What you need to do
Images stay out. Everything else in the records is repeated exactly.

Available data

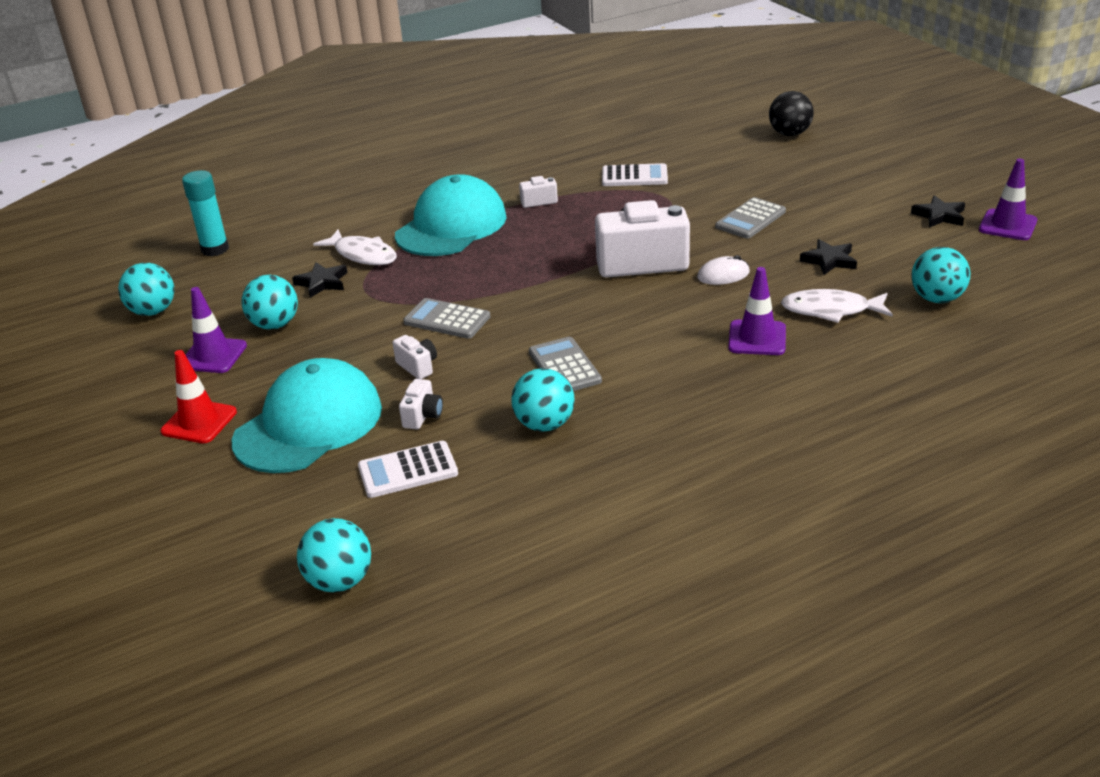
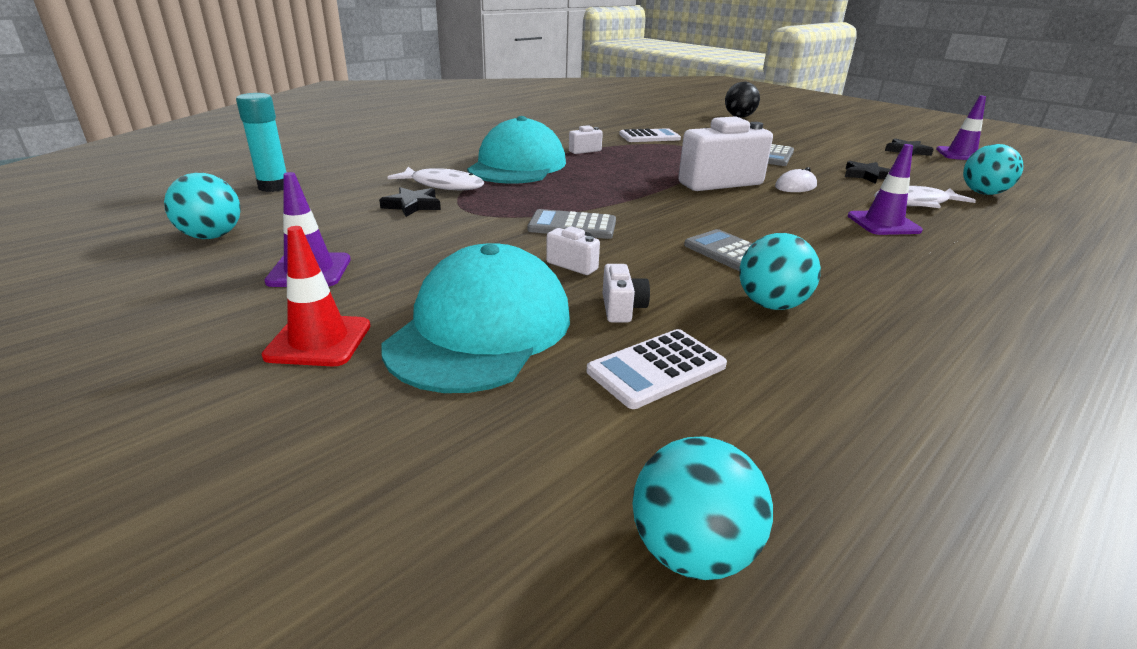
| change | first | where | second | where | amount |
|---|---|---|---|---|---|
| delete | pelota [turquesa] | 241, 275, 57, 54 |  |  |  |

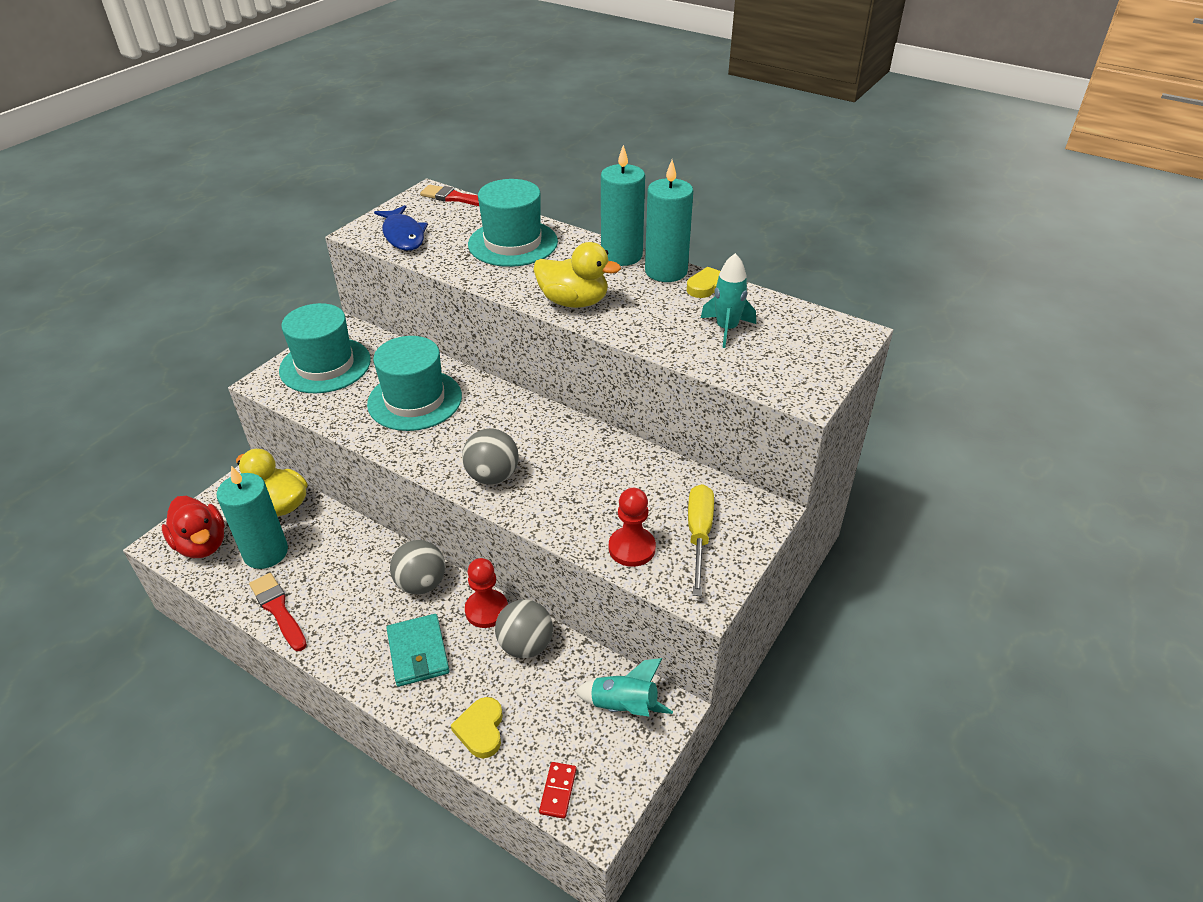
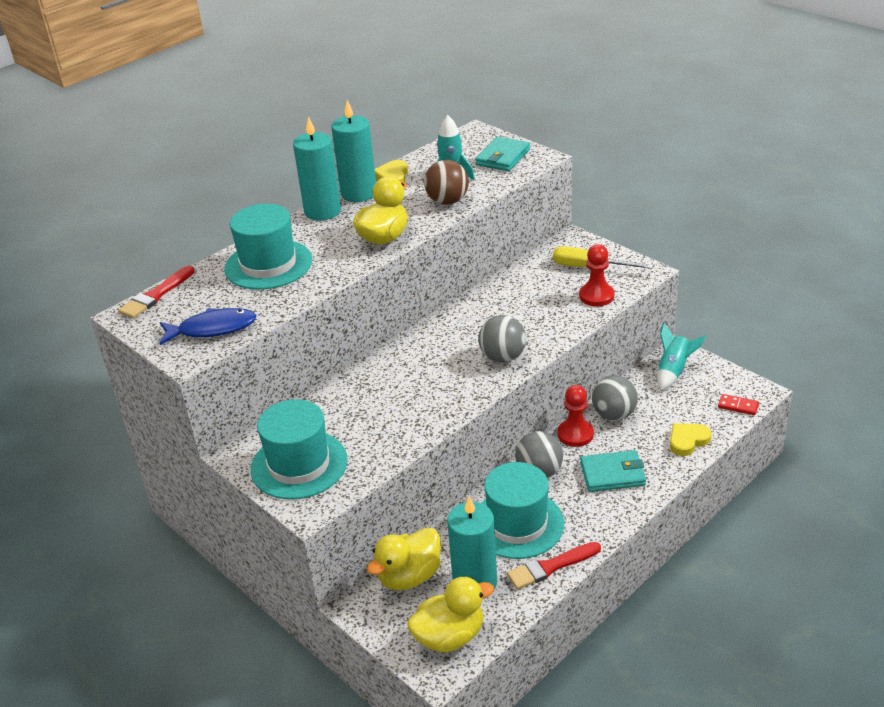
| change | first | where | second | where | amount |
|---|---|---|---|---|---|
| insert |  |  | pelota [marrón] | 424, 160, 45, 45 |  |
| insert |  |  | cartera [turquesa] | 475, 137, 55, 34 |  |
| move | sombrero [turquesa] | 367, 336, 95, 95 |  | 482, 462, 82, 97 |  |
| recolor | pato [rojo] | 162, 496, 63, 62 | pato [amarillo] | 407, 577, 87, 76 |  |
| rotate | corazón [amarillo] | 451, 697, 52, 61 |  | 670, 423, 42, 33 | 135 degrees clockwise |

Task result
| change | first | where | second | where | amount |
|---|---|---|---|---|---|
| delete | pelota [turquesa] | 241, 275, 57, 54 |  |  |  |

| change | first | where | second | where | amount |
|---|---|---|---|---|---|
| insert |  |  | pelota [marrón] | 424, 160, 45, 45 |  |
| insert |  |  | cartera [turquesa] | 475, 137, 55, 34 |  |
| move | sombrero [turquesa] | 367, 336, 95, 95 |  | 482, 462, 82, 97 |  |
| recolor | pato [rojo] | 162, 496, 63, 62 | pato [amarillo] | 407, 577, 87, 76 |  |
| rotate | corazón [amarillo] | 451, 697, 52, 61 |  | 670, 423, 42, 33 | 135 degrees clockwise |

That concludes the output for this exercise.